• ASSIGNMENT: Reproduce every record exactly as it appears, but not the pictures.
===
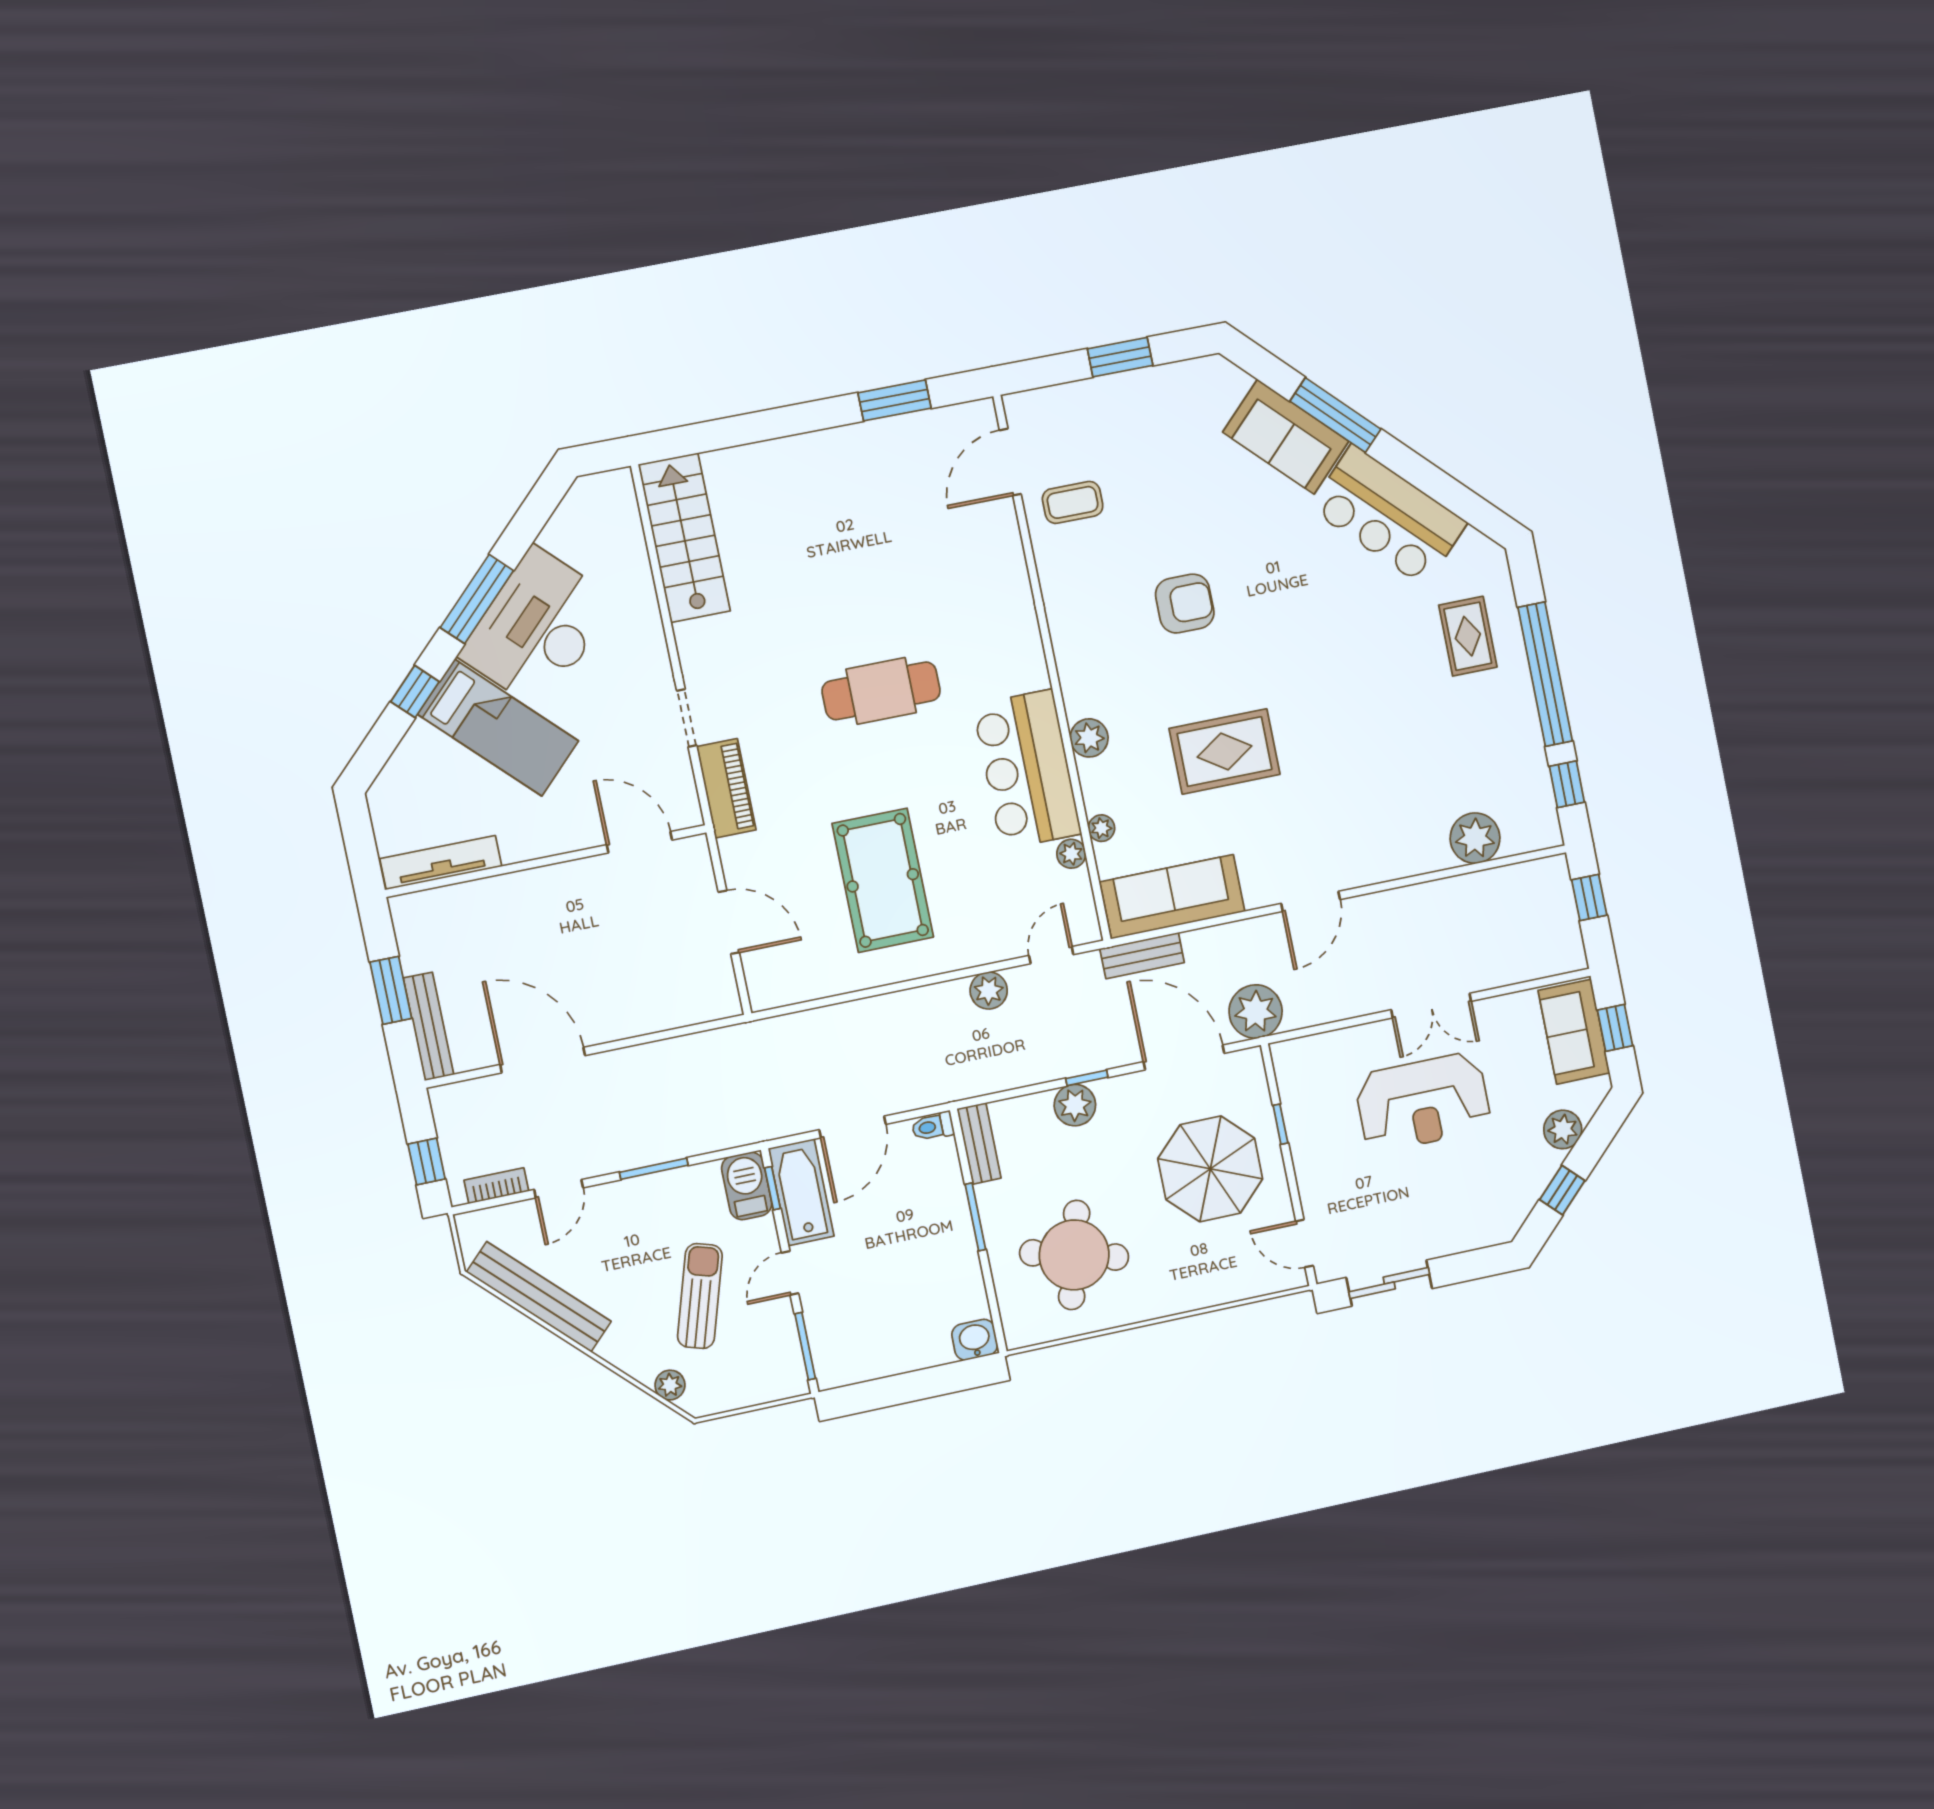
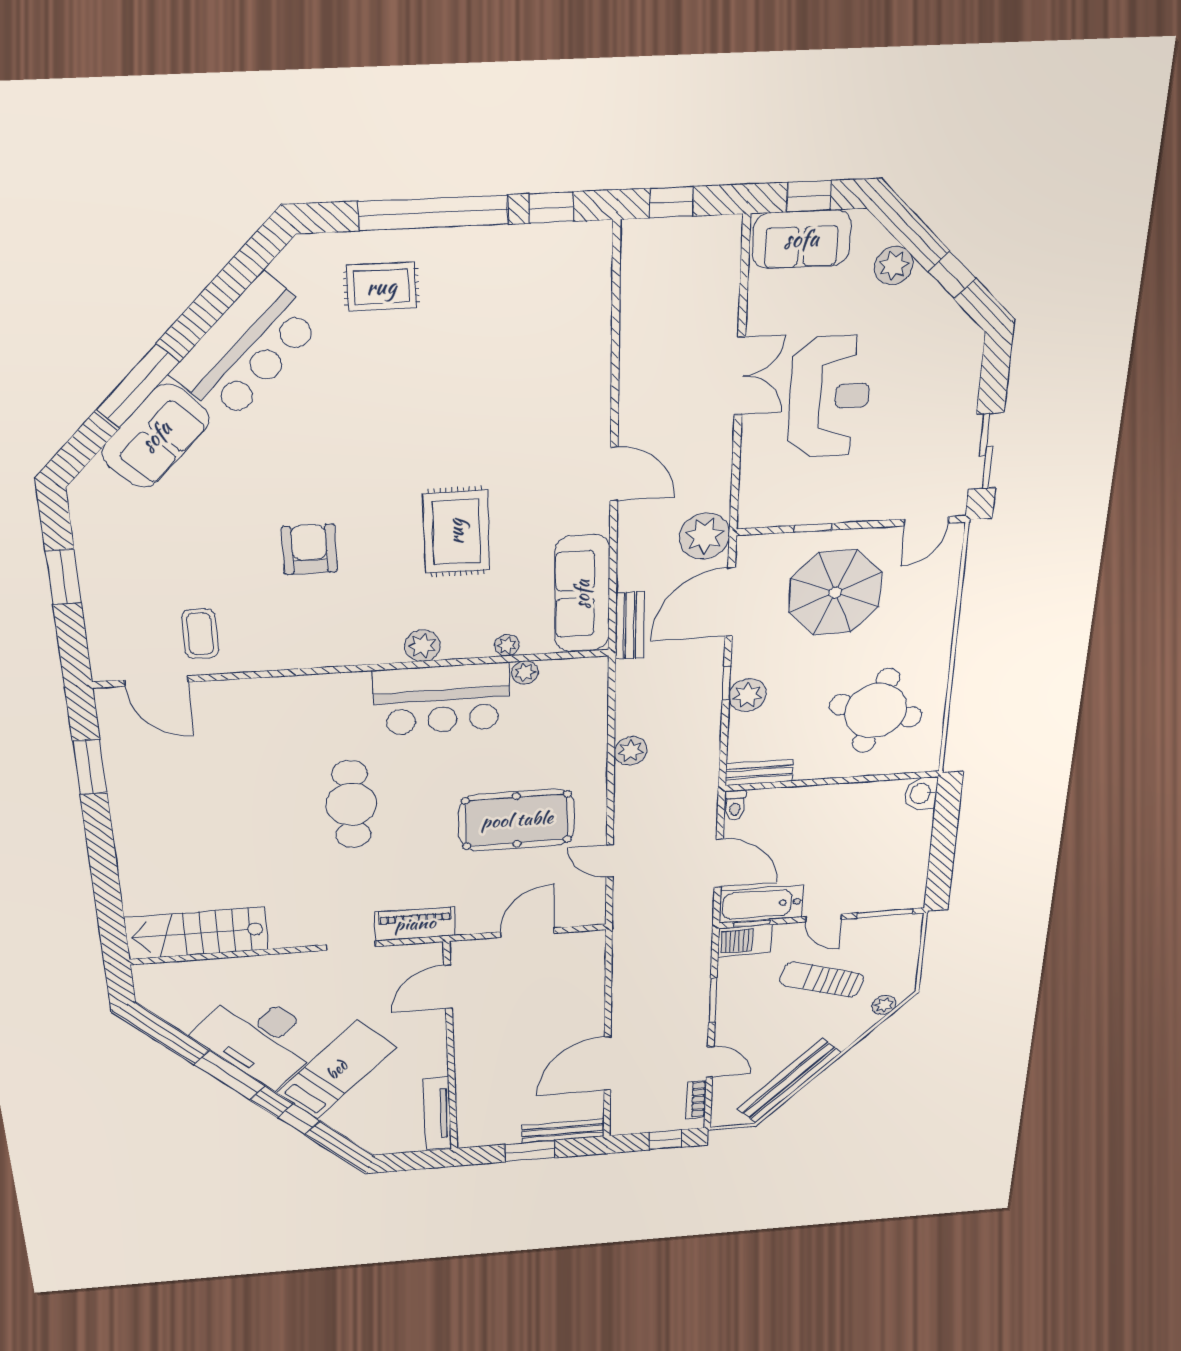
plant: (1475, 838) -> (587, 310), removed
door: (1051, 955) -> (610, 861), moved
window: (975, 1217) -> (820, 782), removed

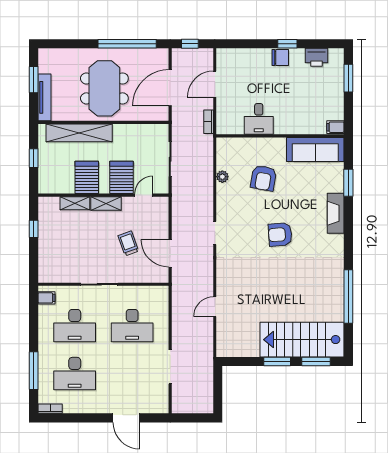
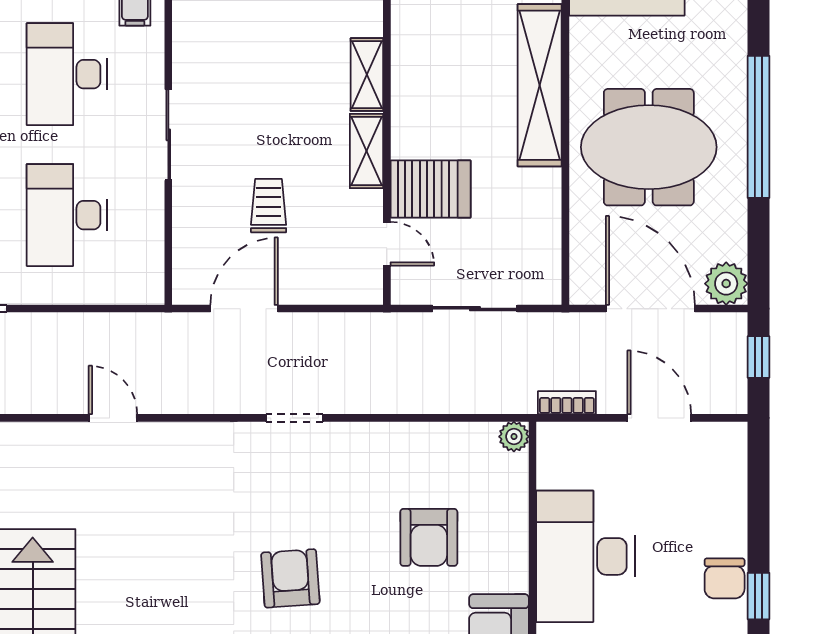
window: (127, 44) -> (758, 127), moved
plant: (160, 57) -> (726, 284), added
desk: (259, 119) -> (585, 556), width x1.87, depth x1.30
server rack: (87, 177) -> (430, 104), removed
plant: (222, 177) -> (514, 437), moved
armchair: (263, 178) -> (429, 537), turned -100
trolley: (128, 243) -> (269, 206), turned -70

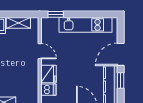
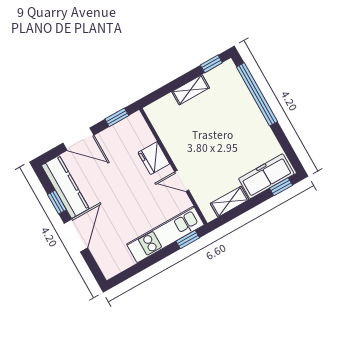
kitchen unit: (85, 25) -> (165, 234), moved
dishwasher: (48, 90) -> (143, 138), removed

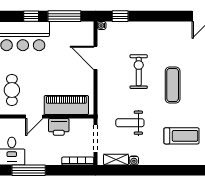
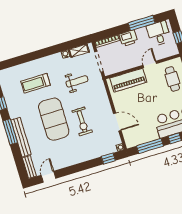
exercise mat: (173, 85) -> (54, 119), width x2.00, depth x1.45
printer: (59, 127) -> (128, 38), moved, turned 180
===
• ANSWER TO THE EXERCISE:
plant: (1475, 838) -> (587, 310), removed
door: (1051, 955) -> (610, 861), moved
window: (975, 1217) -> (820, 782), removed

window: (127, 44) -> (758, 127), moved
plant: (160, 57) -> (726, 284), added
desk: (259, 119) -> (585, 556), width x1.87, depth x1.30
server rack: (87, 177) -> (430, 104), removed
plant: (222, 177) -> (514, 437), moved
armchair: (263, 178) -> (429, 537), turned -100
trolley: (128, 243) -> (269, 206), turned -70

kitchen unit: (85, 25) -> (165, 234), moved
dishwasher: (48, 90) -> (143, 138), removed

exercise mat: (173, 85) -> (54, 119), width x2.00, depth x1.45
printer: (59, 127) -> (128, 38), moved, turned 180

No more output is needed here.